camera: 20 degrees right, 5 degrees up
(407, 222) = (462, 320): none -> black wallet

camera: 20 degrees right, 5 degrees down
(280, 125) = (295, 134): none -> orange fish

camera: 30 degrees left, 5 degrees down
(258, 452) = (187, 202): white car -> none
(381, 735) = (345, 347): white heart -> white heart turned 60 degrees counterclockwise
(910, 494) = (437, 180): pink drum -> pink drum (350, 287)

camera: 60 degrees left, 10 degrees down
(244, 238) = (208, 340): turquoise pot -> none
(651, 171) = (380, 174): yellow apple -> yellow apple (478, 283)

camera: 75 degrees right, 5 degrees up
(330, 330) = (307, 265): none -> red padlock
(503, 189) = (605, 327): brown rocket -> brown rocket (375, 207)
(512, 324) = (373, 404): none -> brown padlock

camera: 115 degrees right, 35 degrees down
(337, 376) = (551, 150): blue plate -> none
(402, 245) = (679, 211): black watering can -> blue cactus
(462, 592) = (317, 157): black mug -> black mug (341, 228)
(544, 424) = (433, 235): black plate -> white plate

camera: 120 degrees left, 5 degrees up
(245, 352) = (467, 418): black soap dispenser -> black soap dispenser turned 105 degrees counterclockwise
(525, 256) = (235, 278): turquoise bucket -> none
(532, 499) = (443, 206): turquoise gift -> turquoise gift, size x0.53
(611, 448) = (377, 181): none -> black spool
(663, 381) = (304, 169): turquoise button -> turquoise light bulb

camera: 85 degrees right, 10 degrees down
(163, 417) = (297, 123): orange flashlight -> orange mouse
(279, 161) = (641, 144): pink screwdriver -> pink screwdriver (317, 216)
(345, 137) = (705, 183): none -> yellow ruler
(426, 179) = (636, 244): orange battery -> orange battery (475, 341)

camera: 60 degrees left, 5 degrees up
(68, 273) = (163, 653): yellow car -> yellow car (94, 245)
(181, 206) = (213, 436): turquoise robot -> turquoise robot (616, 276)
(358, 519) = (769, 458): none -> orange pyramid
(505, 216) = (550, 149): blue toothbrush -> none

Brief: Exactly as written, repeat each line from the beginning of the data above to the line containing "(68, 273) = (163, 653): yellow", inclusive.

Completed task:
camera: 20 degrees right, 5 degrees up
(407, 222) = (462, 320): none -> black wallet

camera: 20 degrees right, 5 degrees down
(280, 125) = (295, 134): none -> orange fish

camera: 30 degrees left, 5 degrees down
(258, 452) = (187, 202): white car -> none
(381, 735) = (345, 347): white heart -> white heart turned 60 degrees counterclockwise
(910, 494) = (437, 180): pink drum -> pink drum (350, 287)

camera: 60 degrees left, 10 degrees down
(244, 238) = (208, 340): turquoise pot -> none
(651, 171) = (380, 174): yellow apple -> yellow apple (478, 283)

camera: 75 degrees right, 5 degrees up
(330, 330) = (307, 265): none -> red padlock
(503, 189) = (605, 327): brown rocket -> brown rocket (375, 207)
(512, 324) = (373, 404): none -> brown padlock

camera: 115 degrees right, 35 degrees down
(337, 376) = (551, 150): blue plate -> none
(402, 245) = (679, 211): black watering can -> blue cactus
(462, 592) = (317, 157): black mug -> black mug (341, 228)
(544, 424) = (433, 235): black plate -> white plate

camera: 120 degrees left, 5 degrees up
(245, 352) = (467, 418): black soap dispenser -> black soap dispenser turned 105 degrees counterclockwise
(525, 256) = (235, 278): turquoise bucket -> none
(532, 499) = (443, 206): turquoise gift -> turquoise gift, size x0.53
(611, 448) = (377, 181): none -> black spool
(663, 381) = (304, 169): turquoise button -> turquoise light bulb

camera: 85 degrees right, 10 degrees down
(163, 417) = (297, 123): orange flashlight -> orange mouse
(279, 161) = (641, 144): pink screwdriver -> pink screwdriver (317, 216)
(345, 137) = (705, 183): none -> yellow ruler
(426, 179) = (636, 244): orange battery -> orange battery (475, 341)

camera: 60 degrees left, 5 degrees up
(68, 273) = (163, 653): yellow car -> yellow car (94, 245)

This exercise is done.